Requirement -
Whenever a line in the listing below holds the string "green", include it in the count. Say how many such lines there are and nothing more.
==========
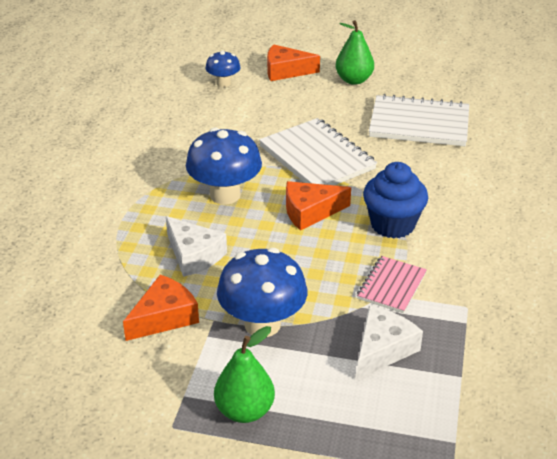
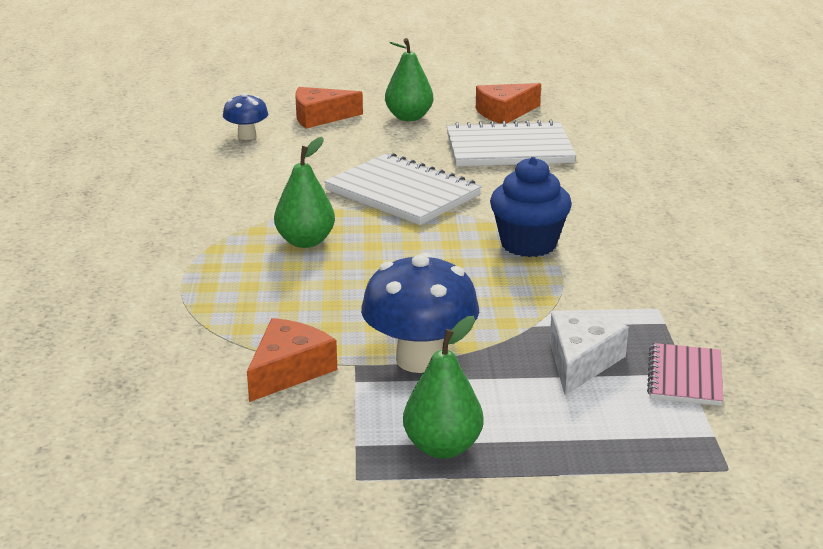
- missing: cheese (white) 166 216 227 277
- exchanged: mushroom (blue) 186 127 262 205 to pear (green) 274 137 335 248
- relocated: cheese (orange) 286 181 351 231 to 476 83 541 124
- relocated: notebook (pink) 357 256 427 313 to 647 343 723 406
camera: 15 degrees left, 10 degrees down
==========
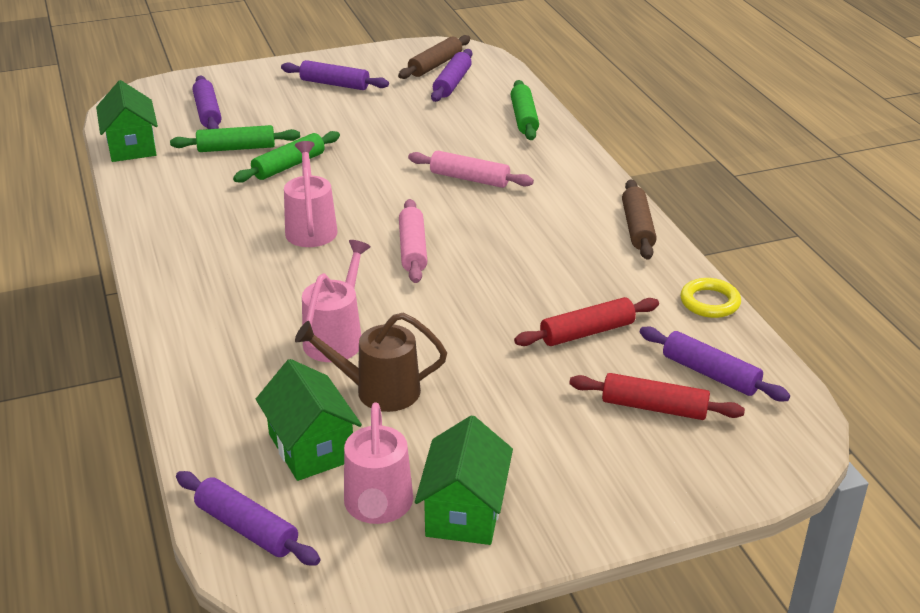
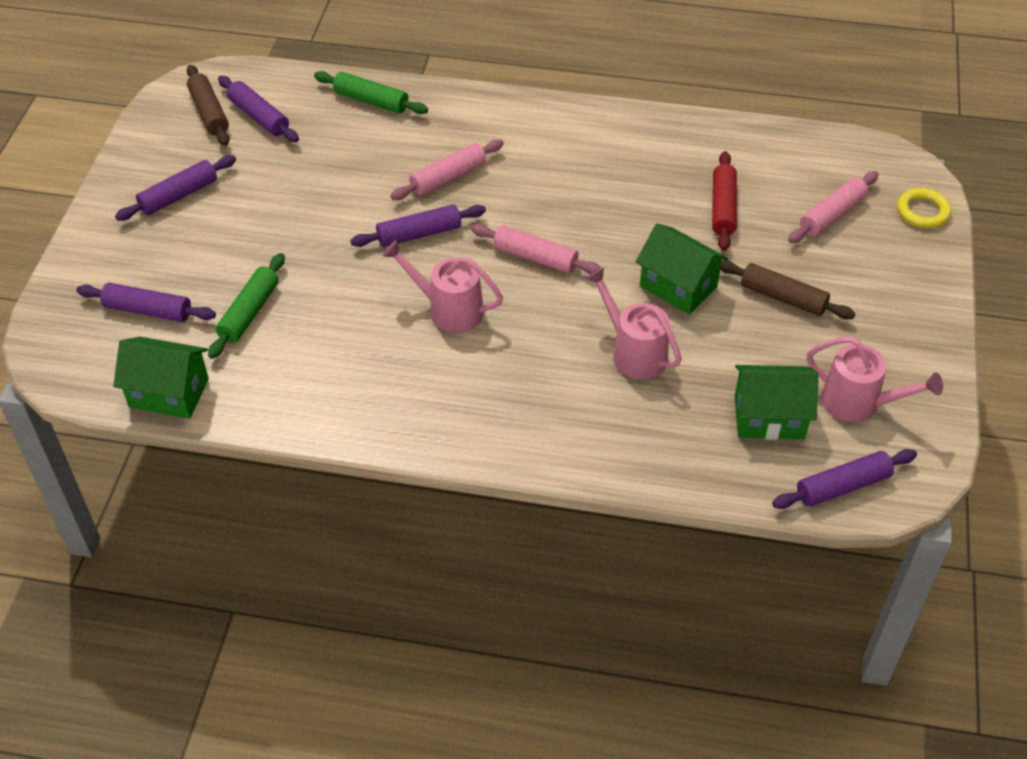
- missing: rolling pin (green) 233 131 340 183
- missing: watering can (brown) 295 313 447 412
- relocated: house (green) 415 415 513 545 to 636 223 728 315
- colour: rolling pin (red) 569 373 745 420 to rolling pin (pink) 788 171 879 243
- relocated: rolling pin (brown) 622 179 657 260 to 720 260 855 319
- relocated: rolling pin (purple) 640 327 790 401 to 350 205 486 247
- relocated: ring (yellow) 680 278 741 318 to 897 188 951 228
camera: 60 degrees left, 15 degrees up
==========
Task result -
3